Input data

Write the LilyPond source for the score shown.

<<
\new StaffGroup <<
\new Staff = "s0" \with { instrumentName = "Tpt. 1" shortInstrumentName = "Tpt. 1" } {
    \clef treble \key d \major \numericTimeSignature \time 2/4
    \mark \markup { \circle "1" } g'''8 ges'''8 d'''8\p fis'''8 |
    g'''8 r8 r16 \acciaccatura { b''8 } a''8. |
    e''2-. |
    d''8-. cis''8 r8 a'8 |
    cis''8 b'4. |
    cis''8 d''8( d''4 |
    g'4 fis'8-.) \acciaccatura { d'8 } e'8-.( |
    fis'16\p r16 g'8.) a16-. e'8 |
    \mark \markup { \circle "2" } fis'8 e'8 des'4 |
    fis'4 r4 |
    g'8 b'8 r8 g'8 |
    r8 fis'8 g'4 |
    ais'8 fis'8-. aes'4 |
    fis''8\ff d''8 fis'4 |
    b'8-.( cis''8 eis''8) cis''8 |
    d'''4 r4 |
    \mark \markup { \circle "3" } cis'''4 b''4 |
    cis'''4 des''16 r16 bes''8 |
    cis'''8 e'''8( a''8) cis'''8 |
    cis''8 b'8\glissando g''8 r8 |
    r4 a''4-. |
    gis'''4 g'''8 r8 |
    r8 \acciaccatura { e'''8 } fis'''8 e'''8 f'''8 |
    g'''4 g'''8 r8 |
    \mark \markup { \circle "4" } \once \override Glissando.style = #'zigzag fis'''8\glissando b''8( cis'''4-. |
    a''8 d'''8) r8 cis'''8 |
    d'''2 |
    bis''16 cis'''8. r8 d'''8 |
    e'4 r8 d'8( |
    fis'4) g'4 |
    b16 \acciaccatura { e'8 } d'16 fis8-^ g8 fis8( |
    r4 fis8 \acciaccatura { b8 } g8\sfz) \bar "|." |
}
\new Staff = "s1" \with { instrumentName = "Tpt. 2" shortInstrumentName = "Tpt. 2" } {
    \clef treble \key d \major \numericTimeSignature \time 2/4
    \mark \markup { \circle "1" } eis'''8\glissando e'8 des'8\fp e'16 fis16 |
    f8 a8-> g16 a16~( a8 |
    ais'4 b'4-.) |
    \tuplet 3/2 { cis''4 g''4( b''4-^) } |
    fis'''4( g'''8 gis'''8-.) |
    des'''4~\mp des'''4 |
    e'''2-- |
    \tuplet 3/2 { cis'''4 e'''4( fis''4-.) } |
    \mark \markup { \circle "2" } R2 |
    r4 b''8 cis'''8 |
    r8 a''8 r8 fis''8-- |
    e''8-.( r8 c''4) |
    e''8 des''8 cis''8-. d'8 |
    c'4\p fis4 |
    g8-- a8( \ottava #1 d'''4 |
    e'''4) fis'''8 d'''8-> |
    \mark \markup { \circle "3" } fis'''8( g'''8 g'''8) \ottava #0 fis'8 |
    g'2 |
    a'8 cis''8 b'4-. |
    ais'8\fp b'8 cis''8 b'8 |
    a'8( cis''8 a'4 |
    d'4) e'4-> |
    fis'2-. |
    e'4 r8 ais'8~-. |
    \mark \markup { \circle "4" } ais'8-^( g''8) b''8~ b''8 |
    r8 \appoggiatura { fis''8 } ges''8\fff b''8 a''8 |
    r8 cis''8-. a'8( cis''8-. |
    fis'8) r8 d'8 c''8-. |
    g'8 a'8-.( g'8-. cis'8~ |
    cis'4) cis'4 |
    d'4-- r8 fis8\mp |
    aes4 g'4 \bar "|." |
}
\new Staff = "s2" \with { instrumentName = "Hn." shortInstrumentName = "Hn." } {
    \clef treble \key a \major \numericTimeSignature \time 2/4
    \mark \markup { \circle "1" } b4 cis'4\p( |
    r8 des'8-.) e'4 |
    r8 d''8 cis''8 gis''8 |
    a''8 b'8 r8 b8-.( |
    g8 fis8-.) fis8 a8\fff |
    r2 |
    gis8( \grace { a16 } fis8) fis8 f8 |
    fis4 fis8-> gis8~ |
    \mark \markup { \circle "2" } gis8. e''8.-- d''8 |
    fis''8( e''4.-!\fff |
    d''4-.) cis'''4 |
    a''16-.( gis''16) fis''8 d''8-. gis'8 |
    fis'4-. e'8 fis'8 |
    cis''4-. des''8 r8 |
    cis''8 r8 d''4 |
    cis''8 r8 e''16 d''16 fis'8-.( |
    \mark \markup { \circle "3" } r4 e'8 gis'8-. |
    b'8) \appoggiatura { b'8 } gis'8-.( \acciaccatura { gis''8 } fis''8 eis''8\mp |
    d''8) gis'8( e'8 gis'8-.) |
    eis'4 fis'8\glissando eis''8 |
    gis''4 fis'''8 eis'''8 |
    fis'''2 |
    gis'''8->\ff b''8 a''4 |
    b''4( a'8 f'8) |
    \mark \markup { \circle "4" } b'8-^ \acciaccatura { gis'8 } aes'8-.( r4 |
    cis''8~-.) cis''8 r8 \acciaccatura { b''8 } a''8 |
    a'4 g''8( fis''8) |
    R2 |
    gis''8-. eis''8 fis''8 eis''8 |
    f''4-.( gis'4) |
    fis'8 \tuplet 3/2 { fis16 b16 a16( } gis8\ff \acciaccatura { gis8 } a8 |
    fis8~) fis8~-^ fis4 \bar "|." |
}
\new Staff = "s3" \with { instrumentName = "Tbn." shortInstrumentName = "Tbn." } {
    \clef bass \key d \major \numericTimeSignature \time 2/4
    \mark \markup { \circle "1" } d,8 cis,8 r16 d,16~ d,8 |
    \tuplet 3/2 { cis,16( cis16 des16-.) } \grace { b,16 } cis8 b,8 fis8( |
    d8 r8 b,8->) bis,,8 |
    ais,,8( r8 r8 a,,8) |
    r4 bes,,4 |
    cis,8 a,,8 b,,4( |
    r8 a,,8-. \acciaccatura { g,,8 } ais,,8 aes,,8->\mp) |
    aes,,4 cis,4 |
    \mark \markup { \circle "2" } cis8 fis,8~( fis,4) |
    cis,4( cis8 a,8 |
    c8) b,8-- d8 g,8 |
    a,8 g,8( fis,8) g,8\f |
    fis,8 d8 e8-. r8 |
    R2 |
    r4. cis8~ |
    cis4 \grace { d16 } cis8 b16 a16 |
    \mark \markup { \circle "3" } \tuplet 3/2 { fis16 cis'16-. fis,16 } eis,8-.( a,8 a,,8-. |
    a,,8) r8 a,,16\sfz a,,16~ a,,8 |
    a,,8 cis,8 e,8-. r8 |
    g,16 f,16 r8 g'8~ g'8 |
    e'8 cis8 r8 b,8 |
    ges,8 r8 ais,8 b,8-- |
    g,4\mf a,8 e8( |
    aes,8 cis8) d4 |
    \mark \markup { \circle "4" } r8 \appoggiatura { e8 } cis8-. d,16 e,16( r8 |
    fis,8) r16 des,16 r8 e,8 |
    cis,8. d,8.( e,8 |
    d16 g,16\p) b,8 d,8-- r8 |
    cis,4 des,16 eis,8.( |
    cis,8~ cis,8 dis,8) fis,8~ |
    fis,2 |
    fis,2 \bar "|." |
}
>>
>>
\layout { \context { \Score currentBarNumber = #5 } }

Exercise aim
Locate every line of the listing above that contains the string "tuplet", and copy each of those lines.

Exercise output
    \tuplet 3/2 { cis''4 g''4( b''4-^) } |
    \tuplet 3/2 { cis'''4 e'''4( fis''4-.) } |
    fis'8 \tuplet 3/2 { fis16 b16 a16( } gis8\ff \acciaccatura { gis8 } a8 |
    \tuplet 3/2 { cis,16( cis16 des16-.) } \grace { b,16 } cis8 b,8 fis8( |
    \mark \markup { \circle "3" } \tuplet 3/2 { fis16 cis'16-. fis,16 } eis,8-.( a,8 a,,8-. |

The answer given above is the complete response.